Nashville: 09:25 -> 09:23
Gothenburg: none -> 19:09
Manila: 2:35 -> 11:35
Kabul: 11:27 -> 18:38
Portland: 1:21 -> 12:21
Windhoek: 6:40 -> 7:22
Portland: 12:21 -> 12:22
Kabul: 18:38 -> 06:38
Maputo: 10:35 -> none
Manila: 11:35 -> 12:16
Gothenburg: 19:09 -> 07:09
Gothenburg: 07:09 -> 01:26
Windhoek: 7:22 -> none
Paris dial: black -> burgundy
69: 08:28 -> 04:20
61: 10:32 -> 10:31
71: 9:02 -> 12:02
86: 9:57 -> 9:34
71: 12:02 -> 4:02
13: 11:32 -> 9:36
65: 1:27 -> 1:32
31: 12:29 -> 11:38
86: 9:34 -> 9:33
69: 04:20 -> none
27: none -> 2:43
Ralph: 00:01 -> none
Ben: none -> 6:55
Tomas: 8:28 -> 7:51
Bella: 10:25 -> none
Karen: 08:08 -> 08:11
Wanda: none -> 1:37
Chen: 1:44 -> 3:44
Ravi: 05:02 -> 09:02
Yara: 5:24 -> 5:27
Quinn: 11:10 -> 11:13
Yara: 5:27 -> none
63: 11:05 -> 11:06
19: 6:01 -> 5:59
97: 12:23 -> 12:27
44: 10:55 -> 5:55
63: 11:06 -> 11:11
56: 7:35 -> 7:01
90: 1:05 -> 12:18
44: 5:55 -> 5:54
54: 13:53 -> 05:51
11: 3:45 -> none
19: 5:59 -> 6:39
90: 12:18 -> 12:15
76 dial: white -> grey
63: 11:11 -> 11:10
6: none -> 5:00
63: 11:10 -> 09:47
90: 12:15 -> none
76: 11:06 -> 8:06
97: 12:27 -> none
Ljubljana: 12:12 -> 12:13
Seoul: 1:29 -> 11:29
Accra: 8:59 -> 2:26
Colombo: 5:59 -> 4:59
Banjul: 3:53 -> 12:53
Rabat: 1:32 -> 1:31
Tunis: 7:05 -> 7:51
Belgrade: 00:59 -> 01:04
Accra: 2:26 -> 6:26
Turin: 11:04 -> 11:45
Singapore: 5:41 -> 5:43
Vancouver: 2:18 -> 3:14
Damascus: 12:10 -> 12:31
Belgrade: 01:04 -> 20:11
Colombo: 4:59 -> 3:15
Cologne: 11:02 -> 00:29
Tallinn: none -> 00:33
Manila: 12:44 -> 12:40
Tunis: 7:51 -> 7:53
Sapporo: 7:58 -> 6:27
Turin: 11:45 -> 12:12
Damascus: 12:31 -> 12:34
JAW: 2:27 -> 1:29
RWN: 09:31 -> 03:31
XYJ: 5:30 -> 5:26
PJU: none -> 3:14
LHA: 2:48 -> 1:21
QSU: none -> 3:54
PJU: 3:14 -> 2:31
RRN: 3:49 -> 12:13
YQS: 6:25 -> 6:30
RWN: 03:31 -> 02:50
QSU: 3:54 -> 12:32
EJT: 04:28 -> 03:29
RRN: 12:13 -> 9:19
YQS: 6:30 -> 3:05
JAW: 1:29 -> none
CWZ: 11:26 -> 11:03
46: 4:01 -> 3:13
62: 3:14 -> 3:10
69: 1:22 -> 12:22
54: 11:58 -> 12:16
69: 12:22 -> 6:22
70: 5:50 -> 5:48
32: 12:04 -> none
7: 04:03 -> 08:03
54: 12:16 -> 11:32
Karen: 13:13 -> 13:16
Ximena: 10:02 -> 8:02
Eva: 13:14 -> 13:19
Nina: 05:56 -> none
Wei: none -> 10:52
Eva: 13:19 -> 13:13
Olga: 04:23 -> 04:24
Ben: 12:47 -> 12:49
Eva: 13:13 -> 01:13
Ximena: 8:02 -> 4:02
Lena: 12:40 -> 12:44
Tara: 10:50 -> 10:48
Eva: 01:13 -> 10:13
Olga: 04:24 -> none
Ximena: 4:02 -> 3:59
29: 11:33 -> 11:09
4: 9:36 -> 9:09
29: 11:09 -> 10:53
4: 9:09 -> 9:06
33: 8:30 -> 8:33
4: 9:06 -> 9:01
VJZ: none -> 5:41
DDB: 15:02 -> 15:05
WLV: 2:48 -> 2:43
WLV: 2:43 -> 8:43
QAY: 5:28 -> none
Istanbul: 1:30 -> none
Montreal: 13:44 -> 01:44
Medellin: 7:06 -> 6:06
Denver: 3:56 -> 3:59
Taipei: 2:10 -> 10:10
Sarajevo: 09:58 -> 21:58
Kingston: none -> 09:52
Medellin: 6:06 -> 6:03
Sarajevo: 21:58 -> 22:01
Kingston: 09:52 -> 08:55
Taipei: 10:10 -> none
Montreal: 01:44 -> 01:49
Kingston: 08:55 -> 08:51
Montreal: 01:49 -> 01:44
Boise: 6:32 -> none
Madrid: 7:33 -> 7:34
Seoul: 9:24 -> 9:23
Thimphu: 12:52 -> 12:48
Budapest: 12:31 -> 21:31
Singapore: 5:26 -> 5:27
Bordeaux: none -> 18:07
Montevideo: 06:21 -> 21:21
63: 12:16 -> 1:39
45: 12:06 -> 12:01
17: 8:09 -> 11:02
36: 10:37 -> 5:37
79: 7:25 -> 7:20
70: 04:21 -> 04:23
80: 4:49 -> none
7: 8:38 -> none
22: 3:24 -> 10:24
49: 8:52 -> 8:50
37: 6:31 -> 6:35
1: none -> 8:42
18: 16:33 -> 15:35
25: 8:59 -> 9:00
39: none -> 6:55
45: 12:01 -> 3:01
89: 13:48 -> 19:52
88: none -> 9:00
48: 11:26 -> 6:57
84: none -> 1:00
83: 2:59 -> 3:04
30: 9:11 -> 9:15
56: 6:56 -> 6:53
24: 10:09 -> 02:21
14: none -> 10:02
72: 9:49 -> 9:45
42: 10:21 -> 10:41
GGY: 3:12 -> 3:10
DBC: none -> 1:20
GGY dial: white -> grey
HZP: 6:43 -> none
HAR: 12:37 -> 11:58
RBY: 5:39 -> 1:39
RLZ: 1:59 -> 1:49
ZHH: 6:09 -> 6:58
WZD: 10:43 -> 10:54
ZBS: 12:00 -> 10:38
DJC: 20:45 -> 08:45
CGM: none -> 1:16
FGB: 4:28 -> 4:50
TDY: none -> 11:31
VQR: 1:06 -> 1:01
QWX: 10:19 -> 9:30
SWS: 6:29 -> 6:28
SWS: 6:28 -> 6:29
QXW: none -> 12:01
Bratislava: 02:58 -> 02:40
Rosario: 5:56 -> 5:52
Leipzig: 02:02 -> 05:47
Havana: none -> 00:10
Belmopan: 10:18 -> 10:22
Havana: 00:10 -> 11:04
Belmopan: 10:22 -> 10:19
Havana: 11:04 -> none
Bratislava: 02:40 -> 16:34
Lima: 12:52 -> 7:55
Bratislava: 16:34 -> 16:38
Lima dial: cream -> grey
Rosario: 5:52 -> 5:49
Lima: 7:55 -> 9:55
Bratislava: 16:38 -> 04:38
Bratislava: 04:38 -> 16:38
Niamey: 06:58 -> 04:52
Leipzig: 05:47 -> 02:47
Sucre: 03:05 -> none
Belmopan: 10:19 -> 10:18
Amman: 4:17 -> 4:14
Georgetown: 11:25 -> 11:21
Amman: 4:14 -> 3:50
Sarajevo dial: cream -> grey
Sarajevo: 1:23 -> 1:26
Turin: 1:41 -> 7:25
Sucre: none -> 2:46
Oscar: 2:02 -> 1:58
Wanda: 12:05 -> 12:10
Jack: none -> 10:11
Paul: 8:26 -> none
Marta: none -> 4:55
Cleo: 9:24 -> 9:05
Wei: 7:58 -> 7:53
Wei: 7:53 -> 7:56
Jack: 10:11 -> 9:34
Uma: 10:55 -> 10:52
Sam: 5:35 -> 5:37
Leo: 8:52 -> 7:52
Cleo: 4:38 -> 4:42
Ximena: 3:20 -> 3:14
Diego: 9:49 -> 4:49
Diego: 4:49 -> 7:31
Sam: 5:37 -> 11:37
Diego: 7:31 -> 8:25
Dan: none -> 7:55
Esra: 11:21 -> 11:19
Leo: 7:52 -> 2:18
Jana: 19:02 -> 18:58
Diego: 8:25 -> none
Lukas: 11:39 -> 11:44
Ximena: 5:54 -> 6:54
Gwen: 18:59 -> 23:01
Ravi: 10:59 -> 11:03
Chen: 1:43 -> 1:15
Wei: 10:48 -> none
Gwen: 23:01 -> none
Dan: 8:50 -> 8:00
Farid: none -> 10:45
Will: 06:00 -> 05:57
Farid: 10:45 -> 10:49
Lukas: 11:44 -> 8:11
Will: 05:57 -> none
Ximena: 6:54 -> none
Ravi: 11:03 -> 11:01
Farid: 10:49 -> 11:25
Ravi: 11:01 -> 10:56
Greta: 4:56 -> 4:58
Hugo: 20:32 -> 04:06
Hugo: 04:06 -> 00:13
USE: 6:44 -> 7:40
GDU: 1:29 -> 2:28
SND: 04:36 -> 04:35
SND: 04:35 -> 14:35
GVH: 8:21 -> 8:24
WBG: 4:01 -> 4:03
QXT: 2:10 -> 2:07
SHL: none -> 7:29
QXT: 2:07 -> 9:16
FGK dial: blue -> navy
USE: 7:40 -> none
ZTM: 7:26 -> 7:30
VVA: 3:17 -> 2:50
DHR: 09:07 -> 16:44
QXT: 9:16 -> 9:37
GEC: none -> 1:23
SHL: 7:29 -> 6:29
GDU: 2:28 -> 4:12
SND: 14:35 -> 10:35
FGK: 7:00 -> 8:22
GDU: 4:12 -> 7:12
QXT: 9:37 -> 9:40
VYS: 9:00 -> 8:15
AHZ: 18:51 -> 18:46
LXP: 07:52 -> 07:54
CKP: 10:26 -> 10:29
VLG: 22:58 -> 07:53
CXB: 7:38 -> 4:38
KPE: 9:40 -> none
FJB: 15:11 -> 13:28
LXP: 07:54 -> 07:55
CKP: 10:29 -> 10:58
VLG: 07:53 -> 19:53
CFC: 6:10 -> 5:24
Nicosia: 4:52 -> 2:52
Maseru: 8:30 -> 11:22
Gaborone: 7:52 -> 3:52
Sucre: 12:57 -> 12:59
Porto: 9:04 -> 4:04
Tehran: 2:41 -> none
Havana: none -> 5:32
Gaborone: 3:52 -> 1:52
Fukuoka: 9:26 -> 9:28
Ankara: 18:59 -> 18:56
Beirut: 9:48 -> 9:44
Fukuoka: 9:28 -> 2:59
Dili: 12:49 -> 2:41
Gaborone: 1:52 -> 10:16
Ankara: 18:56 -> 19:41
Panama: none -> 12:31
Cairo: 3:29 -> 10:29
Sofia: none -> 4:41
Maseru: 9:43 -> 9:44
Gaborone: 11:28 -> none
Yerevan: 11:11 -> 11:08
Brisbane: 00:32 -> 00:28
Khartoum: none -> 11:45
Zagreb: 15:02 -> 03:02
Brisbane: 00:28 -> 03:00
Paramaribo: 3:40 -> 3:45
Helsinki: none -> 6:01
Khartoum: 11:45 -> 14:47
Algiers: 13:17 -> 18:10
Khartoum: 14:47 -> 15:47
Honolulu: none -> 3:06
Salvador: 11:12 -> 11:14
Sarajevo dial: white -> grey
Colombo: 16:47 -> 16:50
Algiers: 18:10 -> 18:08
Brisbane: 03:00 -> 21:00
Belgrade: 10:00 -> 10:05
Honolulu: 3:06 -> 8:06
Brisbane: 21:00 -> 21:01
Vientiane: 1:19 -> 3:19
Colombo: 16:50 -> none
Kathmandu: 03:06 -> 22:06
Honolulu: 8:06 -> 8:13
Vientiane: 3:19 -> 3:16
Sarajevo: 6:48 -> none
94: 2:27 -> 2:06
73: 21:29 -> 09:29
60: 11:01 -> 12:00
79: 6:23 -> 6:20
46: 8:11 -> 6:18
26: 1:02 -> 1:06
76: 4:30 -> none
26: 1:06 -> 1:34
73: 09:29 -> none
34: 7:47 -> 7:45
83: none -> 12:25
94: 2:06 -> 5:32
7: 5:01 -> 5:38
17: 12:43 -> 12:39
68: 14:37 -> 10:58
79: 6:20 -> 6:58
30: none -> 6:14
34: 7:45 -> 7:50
◆ ◆ ◆
§ **WRITTEN TASK**:
Rewrite the data starting at its first line and ending at the line that contains "Olga: 04:24 -> none", changing "Gothenburg" to "Göteborg" and leaving everything else as it is.

§ **WRITTEN ANSWER**:
Nashville: 09:25 -> 09:23
Göteborg: none -> 19:09
Manila: 2:35 -> 11:35
Kabul: 11:27 -> 18:38
Portland: 1:21 -> 12:21
Windhoek: 6:40 -> 7:22
Portland: 12:21 -> 12:22
Kabul: 18:38 -> 06:38
Maputo: 10:35 -> none
Manila: 11:35 -> 12:16
Göteborg: 19:09 -> 07:09
Göteborg: 07:09 -> 01:26
Windhoek: 7:22 -> none
Paris dial: black -> burgundy
69: 08:28 -> 04:20
61: 10:32 -> 10:31
71: 9:02 -> 12:02
86: 9:57 -> 9:34
71: 12:02 -> 4:02
13: 11:32 -> 9:36
65: 1:27 -> 1:32
31: 12:29 -> 11:38
86: 9:34 -> 9:33
69: 04:20 -> none
27: none -> 2:43
Ralph: 00:01 -> none
Ben: none -> 6:55
Tomas: 8:28 -> 7:51
Bella: 10:25 -> none
Karen: 08:08 -> 08:11
Wanda: none -> 1:37
Chen: 1:44 -> 3:44
Ravi: 05:02 -> 09:02
Yara: 5:24 -> 5:27
Quinn: 11:10 -> 11:13
Yara: 5:27 -> none
63: 11:05 -> 11:06
19: 6:01 -> 5:59
97: 12:23 -> 12:27
44: 10:55 -> 5:55
63: 11:06 -> 11:11
56: 7:35 -> 7:01
90: 1:05 -> 12:18
44: 5:55 -> 5:54
54: 13:53 -> 05:51
11: 3:45 -> none
19: 5:59 -> 6:39
90: 12:18 -> 12:15
76 dial: white -> grey
63: 11:11 -> 11:10
6: none -> 5:00
63: 11:10 -> 09:47
90: 12:15 -> none
76: 11:06 -> 8:06
97: 12:27 -> none
Ljubljana: 12:12 -> 12:13
Seoul: 1:29 -> 11:29
Accra: 8:59 -> 2:26
Colombo: 5:59 -> 4:59
Banjul: 3:53 -> 12:53
Rabat: 1:32 -> 1:31
Tunis: 7:05 -> 7:51
Belgrade: 00:59 -> 01:04
Accra: 2:26 -> 6:26
Turin: 11:04 -> 11:45
Singapore: 5:41 -> 5:43
Vancouver: 2:18 -> 3:14
Damascus: 12:10 -> 12:31
Belgrade: 01:04 -> 20:11
Colombo: 4:59 -> 3:15
Cologne: 11:02 -> 00:29
Tallinn: none -> 00:33
Manila: 12:44 -> 12:40
Tunis: 7:51 -> 7:53
Sapporo: 7:58 -> 6:27
Turin: 11:45 -> 12:12
Damascus: 12:31 -> 12:34
JAW: 2:27 -> 1:29
RWN: 09:31 -> 03:31
XYJ: 5:30 -> 5:26
PJU: none -> 3:14
LHA: 2:48 -> 1:21
QSU: none -> 3:54
PJU: 3:14 -> 2:31
RRN: 3:49 -> 12:13
YQS: 6:25 -> 6:30
RWN: 03:31 -> 02:50
QSU: 3:54 -> 12:32
EJT: 04:28 -> 03:29
RRN: 12:13 -> 9:19
YQS: 6:30 -> 3:05
JAW: 1:29 -> none
CWZ: 11:26 -> 11:03
46: 4:01 -> 3:13
62: 3:14 -> 3:10
69: 1:22 -> 12:22
54: 11:58 -> 12:16
69: 12:22 -> 6:22
70: 5:50 -> 5:48
32: 12:04 -> none
7: 04:03 -> 08:03
54: 12:16 -> 11:32
Karen: 13:13 -> 13:16
Ximena: 10:02 -> 8:02
Eva: 13:14 -> 13:19
Nina: 05:56 -> none
Wei: none -> 10:52
Eva: 13:19 -> 13:13
Olga: 04:23 -> 04:24
Ben: 12:47 -> 12:49
Eva: 13:13 -> 01:13
Ximena: 8:02 -> 4:02
Lena: 12:40 -> 12:44
Tara: 10:50 -> 10:48
Eva: 01:13 -> 10:13
Olga: 04:24 -> none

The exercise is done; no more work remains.